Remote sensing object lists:
- Opening Delimiter -
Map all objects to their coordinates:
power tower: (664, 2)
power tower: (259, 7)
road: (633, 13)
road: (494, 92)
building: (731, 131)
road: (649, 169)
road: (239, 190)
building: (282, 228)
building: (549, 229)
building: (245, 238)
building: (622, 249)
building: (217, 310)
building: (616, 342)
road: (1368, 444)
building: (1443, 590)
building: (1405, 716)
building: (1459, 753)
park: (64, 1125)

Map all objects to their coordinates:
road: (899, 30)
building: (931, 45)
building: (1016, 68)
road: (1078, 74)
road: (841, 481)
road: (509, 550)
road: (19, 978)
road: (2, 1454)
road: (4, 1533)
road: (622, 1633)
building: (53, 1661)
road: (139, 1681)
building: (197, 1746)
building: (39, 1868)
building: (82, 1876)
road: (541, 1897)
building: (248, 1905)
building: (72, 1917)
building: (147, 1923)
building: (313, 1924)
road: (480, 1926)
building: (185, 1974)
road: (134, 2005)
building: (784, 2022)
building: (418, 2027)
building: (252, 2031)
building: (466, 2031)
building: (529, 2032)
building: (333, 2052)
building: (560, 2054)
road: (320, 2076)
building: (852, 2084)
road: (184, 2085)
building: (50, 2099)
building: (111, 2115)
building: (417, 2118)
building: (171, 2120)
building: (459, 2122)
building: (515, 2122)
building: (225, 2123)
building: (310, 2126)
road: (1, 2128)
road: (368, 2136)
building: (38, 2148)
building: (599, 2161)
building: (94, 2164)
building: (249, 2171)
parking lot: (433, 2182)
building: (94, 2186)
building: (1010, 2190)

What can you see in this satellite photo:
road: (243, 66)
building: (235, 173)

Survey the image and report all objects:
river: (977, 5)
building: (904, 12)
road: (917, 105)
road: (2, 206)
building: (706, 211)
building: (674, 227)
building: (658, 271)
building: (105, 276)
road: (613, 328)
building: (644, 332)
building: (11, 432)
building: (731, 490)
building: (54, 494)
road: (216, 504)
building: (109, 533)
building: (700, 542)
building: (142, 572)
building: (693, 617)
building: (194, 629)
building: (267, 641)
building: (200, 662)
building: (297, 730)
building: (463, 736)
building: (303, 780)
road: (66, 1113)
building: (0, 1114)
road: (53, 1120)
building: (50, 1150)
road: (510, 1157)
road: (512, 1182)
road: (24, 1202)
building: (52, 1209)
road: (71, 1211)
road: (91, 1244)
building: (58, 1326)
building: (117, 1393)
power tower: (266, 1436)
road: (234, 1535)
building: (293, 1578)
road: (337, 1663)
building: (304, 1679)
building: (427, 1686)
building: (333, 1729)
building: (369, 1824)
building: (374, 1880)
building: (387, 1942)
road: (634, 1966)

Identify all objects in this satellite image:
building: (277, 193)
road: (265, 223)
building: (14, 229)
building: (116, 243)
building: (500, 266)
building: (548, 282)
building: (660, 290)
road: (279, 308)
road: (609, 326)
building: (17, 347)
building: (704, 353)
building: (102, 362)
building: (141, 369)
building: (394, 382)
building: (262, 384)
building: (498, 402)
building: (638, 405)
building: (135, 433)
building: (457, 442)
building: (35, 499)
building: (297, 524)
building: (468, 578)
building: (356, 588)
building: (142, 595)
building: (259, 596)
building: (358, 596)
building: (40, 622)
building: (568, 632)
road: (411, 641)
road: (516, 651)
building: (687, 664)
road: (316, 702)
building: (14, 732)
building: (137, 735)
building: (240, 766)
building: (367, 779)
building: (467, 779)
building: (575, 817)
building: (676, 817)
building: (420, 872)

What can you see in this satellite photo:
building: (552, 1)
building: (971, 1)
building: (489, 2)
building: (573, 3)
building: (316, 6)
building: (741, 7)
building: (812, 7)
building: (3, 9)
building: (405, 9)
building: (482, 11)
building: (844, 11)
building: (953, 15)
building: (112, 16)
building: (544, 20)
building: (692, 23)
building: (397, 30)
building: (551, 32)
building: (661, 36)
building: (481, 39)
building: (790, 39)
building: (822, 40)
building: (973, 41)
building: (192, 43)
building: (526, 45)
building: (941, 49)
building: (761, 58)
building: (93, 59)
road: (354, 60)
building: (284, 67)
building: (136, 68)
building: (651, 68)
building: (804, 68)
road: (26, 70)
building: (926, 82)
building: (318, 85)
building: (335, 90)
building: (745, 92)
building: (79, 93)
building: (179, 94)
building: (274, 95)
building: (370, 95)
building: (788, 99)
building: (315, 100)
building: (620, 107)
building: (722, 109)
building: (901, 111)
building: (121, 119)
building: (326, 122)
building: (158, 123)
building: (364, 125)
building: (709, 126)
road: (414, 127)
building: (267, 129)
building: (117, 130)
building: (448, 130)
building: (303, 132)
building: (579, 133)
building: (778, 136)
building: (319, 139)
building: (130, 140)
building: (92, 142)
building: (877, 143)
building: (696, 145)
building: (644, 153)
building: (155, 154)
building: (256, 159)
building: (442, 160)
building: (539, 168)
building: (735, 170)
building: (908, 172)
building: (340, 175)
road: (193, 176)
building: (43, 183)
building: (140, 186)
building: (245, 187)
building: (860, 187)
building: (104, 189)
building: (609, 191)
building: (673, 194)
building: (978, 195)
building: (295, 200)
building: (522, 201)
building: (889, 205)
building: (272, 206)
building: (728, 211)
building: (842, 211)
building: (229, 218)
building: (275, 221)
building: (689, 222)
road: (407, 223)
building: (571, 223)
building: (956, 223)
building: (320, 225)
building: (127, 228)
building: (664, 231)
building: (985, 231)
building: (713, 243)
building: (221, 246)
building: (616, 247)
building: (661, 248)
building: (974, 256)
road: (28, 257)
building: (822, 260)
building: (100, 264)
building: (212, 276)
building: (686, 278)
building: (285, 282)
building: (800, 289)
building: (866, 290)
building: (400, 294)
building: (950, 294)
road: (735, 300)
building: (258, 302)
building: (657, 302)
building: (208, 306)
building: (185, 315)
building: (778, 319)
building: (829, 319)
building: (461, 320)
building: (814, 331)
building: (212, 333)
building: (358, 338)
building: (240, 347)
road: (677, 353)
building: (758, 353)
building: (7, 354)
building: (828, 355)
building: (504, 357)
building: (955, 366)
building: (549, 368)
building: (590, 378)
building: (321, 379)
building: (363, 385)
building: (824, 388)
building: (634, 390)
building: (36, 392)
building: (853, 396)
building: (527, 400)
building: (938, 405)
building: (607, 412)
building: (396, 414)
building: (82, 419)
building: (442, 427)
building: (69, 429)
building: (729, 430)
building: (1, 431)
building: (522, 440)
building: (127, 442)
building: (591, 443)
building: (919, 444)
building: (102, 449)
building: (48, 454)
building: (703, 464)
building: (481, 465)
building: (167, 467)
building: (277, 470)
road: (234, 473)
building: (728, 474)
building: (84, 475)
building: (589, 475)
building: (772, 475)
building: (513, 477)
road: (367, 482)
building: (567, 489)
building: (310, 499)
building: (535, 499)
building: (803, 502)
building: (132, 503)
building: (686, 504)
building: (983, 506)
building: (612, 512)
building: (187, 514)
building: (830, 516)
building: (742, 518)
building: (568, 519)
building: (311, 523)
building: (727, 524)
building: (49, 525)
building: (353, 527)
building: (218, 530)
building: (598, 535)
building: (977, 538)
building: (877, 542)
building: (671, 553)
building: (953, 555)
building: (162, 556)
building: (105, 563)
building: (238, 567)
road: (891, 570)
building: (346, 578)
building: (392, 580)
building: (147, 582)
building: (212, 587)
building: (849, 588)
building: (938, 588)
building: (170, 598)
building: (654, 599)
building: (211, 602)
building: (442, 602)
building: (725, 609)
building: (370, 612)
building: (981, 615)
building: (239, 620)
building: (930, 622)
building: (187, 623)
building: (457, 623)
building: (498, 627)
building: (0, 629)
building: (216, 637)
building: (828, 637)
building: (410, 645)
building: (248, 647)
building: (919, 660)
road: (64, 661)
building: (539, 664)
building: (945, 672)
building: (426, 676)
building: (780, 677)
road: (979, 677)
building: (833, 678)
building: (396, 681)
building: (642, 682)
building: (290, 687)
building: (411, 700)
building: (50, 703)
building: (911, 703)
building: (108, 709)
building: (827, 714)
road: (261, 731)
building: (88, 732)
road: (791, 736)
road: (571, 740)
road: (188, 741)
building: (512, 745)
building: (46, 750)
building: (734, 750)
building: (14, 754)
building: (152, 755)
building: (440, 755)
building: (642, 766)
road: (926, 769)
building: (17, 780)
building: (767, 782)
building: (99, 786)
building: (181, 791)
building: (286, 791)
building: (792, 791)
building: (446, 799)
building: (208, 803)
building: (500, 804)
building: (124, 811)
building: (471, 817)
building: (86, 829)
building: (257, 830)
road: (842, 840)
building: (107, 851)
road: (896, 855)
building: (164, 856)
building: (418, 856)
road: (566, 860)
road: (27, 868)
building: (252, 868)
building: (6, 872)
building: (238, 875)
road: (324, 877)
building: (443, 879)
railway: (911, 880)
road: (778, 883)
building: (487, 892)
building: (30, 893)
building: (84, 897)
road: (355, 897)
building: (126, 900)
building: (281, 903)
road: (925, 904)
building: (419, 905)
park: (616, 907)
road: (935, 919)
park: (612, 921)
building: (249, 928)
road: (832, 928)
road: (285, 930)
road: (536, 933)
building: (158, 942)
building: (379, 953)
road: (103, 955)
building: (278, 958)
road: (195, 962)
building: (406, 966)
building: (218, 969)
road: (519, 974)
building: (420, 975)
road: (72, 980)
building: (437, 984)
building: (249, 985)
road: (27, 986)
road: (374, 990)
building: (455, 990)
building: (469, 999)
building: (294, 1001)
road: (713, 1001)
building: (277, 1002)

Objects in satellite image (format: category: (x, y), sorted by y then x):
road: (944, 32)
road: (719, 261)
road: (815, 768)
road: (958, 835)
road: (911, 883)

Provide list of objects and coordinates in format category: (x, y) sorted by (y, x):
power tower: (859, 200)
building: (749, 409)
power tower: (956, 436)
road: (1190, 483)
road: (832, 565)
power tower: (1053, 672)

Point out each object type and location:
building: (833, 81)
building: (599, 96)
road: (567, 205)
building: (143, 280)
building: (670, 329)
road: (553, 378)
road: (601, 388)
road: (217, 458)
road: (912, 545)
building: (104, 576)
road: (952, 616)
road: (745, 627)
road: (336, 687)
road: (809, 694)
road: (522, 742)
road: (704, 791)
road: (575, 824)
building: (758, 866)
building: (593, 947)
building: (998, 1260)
- Closing Delimiter -
Copy out the line holding "Point out each". Then copy every later line of the data, unchanged, through the last one.

Point out each object type and location:
building: (833, 81)
building: (599, 96)
road: (567, 205)
building: (143, 280)
building: (670, 329)
road: (553, 378)
road: (601, 388)
road: (217, 458)
road: (912, 545)
building: (104, 576)
road: (952, 616)
road: (745, 627)
road: (336, 687)
road: (809, 694)
road: (522, 742)
road: (704, 791)
road: (575, 824)
building: (758, 866)
building: (593, 947)
building: (998, 1260)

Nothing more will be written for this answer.